__Action item__
The material below holds pictures; leave them out and reproduce exactly the lines from the one with "grey watering can [465,245,598,461]" through the one with "purple cupcake [453,105,474,130]", inclusive.

Listed entries section start

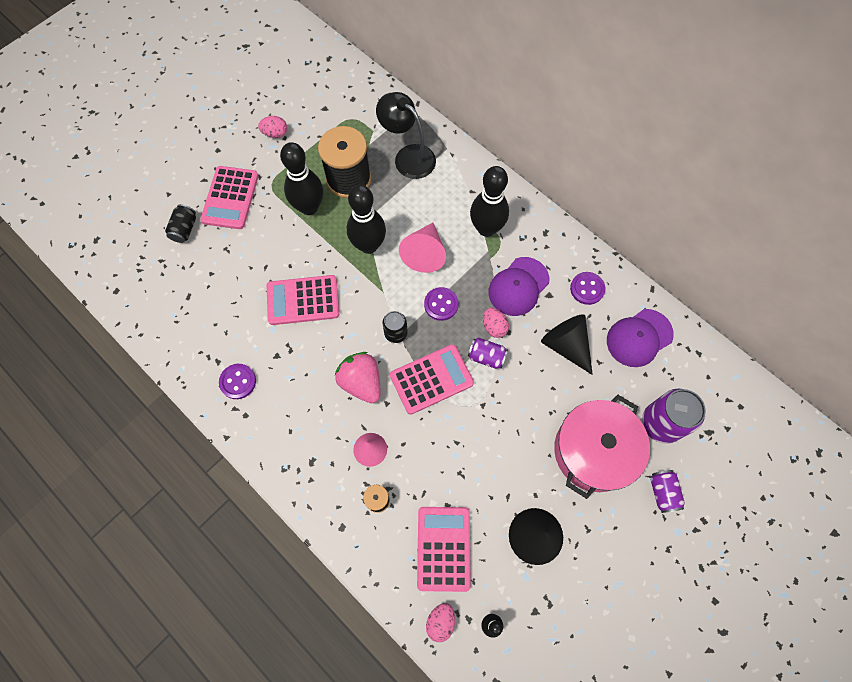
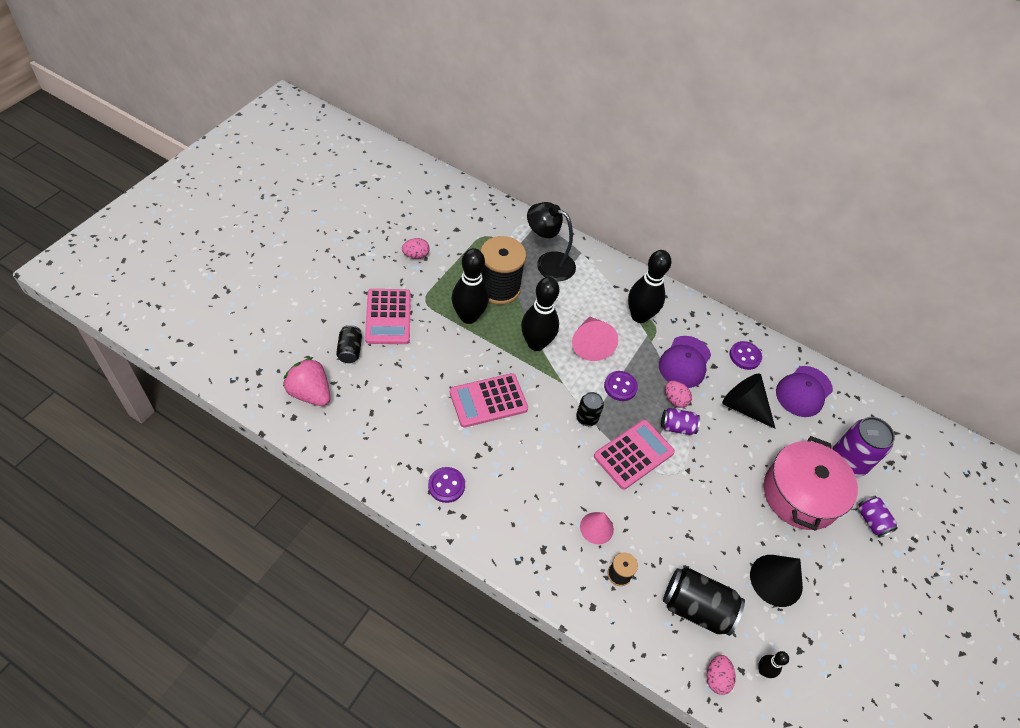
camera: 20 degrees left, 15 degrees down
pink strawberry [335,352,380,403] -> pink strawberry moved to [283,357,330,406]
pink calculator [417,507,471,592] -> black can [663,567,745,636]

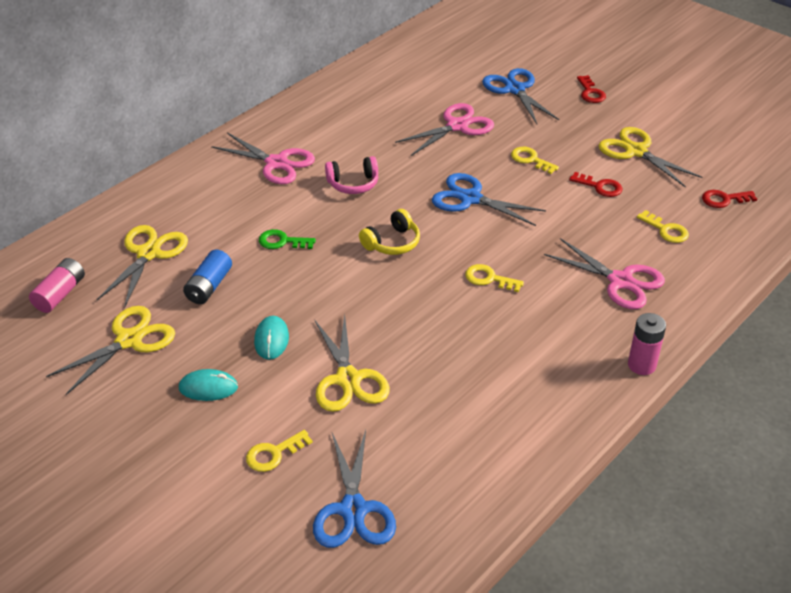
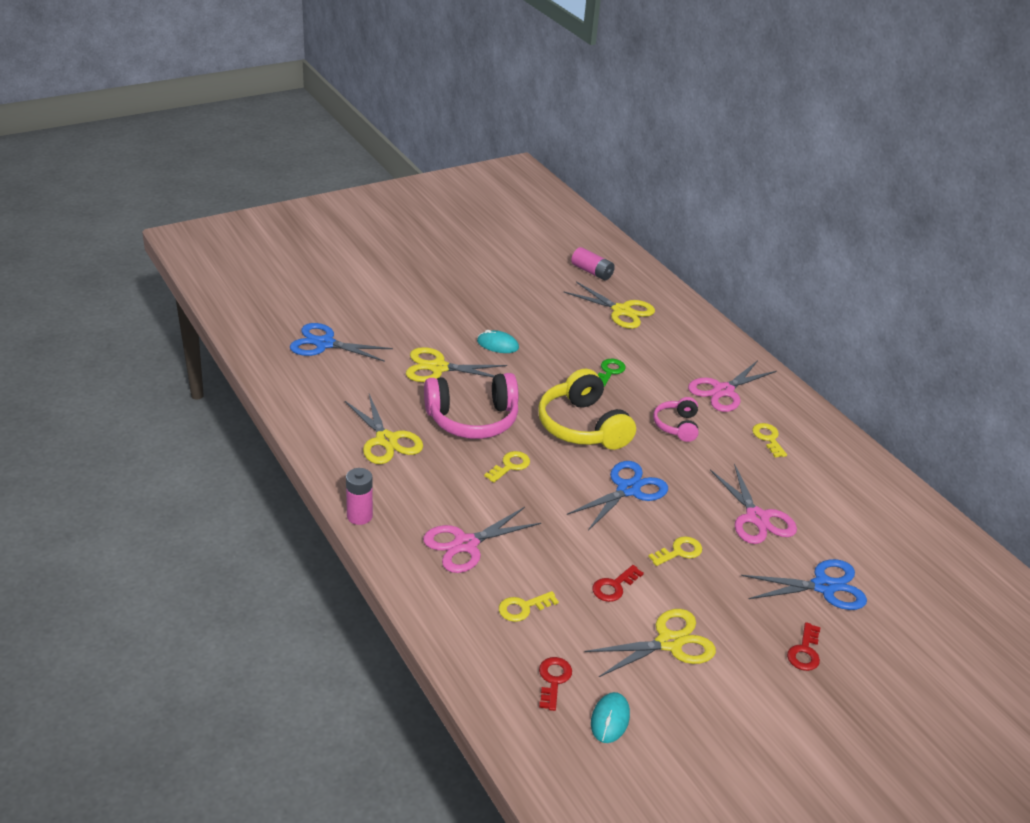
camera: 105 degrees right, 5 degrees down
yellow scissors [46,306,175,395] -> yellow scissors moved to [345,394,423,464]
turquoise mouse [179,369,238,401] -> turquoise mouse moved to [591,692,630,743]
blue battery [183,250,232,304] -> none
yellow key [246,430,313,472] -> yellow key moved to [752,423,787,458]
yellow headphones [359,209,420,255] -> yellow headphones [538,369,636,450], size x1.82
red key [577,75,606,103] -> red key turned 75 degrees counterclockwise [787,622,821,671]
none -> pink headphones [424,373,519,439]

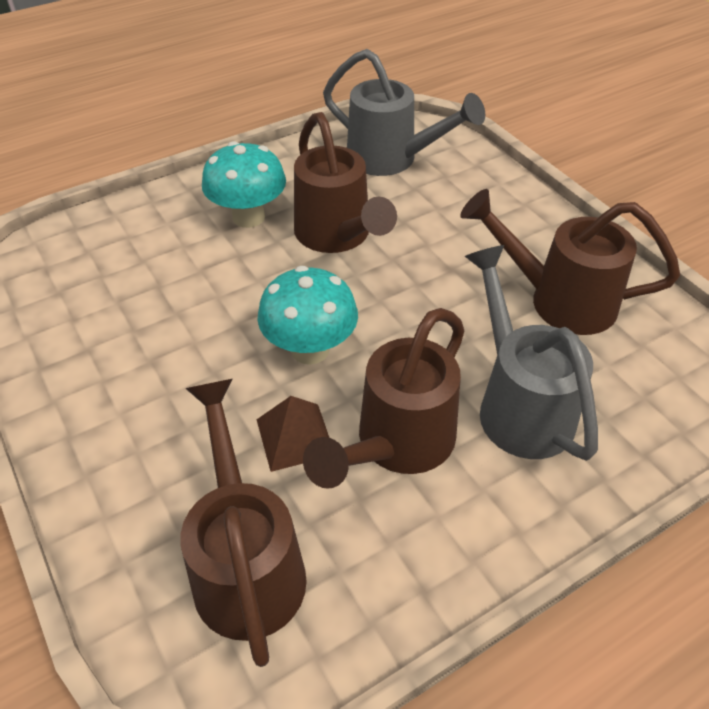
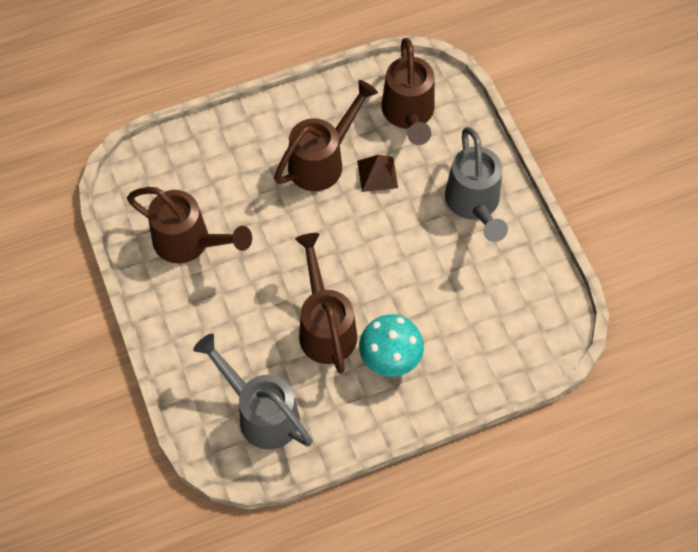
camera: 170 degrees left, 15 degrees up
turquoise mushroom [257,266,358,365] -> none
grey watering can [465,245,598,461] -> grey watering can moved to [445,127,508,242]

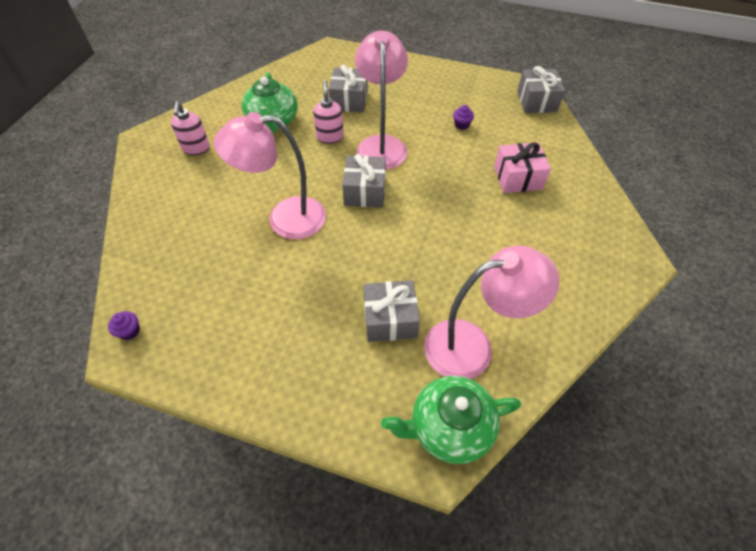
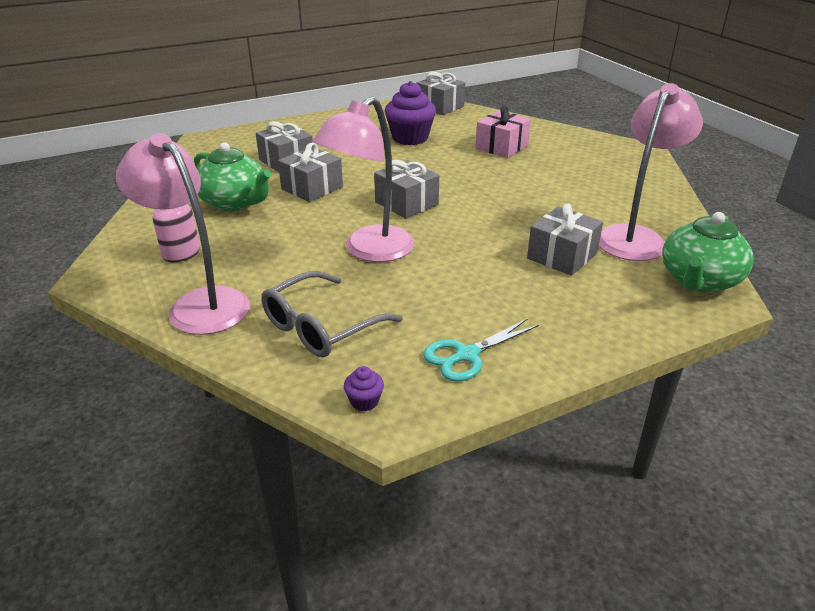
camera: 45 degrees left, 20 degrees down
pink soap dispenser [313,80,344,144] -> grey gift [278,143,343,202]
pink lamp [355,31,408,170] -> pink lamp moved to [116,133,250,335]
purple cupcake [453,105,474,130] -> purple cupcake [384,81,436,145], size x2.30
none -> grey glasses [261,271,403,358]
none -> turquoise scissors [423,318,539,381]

Listed entries section end

__Response below__
grey watering can [465,245,598,461] -> grey watering can moved to [445,127,508,242]

camera: 45 degrees left, 20 degrees down
pink soap dispenser [313,80,344,144] -> grey gift [278,143,343,202]
pink lamp [355,31,408,170] -> pink lamp moved to [116,133,250,335]
purple cupcake [453,105,474,130] -> purple cupcake [384,81,436,145], size x2.30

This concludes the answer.